* _Provided records_

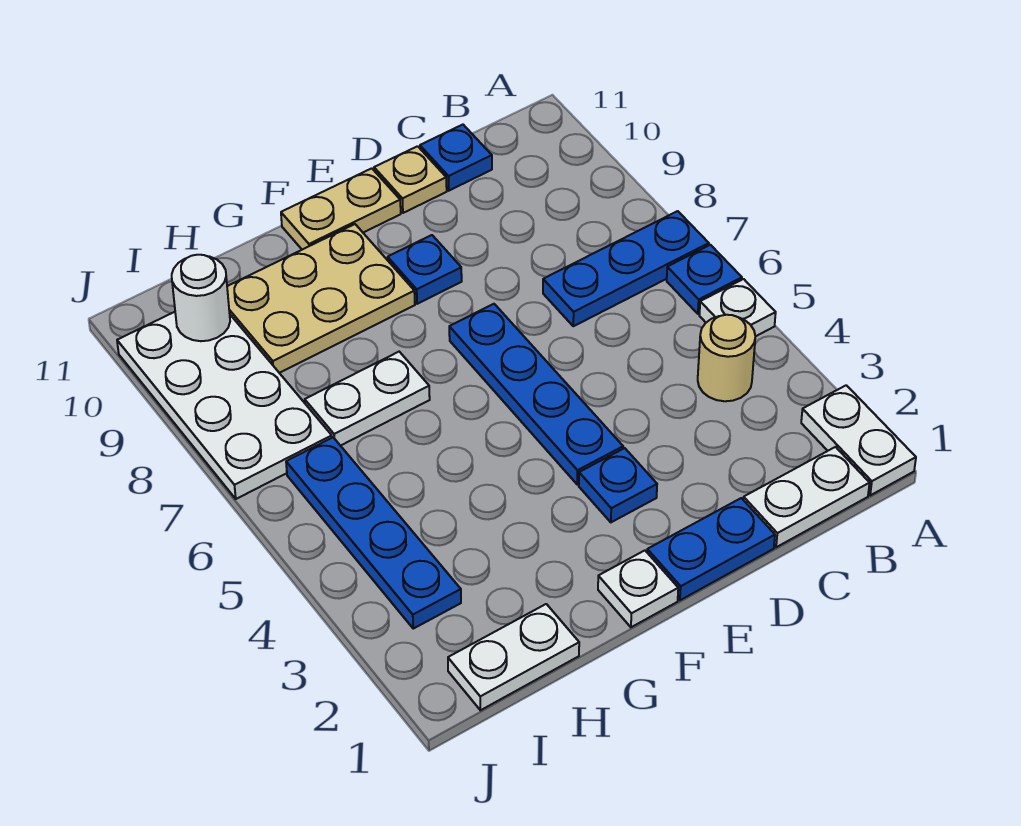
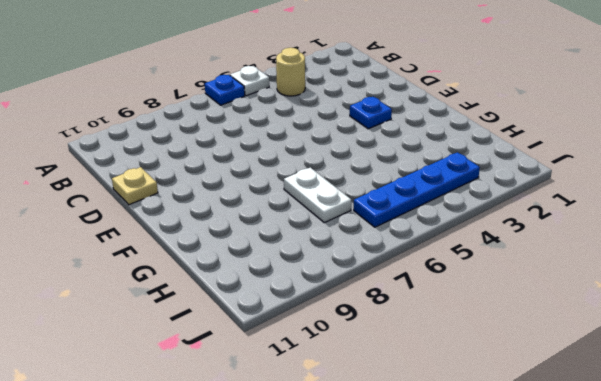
none -> white plate A1:A2 level 1
none -> blue plate A7:C7 level 1
none -> white plate B1:C1 level 1

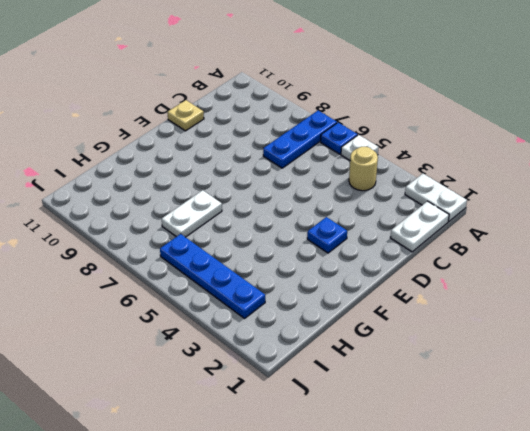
none -> blue plate C11 level 1
none -> blue plate D1:E1 level 1
none -> blue plate E4:E7 level 1

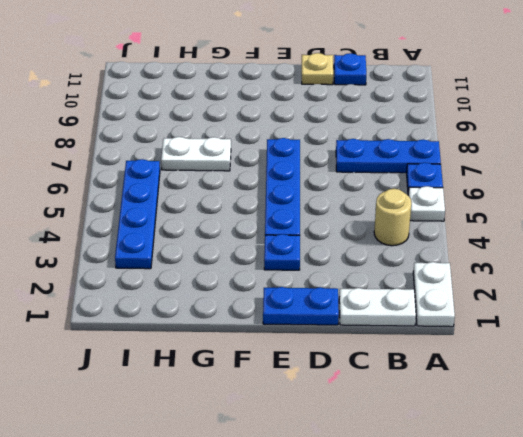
none -> blue plate E9 level 1
none -> tan plate E11:F11 level 1
none -> white plate F1 level 1

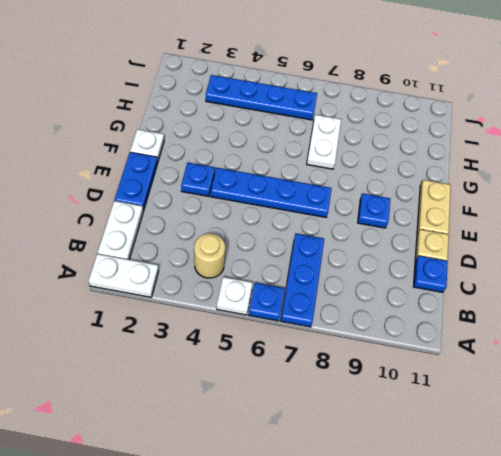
none -> tan plate F9:H10 level 1
none -> white plate H1:I1 level 1
none -> white plate I7:J10 level 1

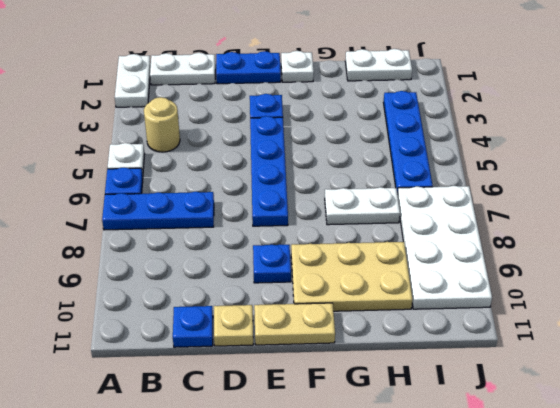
none -> white round brick I10 level 2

* _What the task requires_
Set down every line of the entries above again, exactly as written, but not the pictures.

* _Reply to the exercise_
none -> white plate A1:A2 level 1
none -> blue plate A7:C7 level 1
none -> white plate B1:C1 level 1

none -> blue plate C11 level 1
none -> blue plate D1:E1 level 1
none -> blue plate E4:E7 level 1

none -> blue plate E9 level 1
none -> tan plate E11:F11 level 1
none -> white plate F1 level 1

none -> tan plate F9:H10 level 1
none -> white plate H1:I1 level 1
none -> white plate I7:J10 level 1

none -> white round brick I10 level 2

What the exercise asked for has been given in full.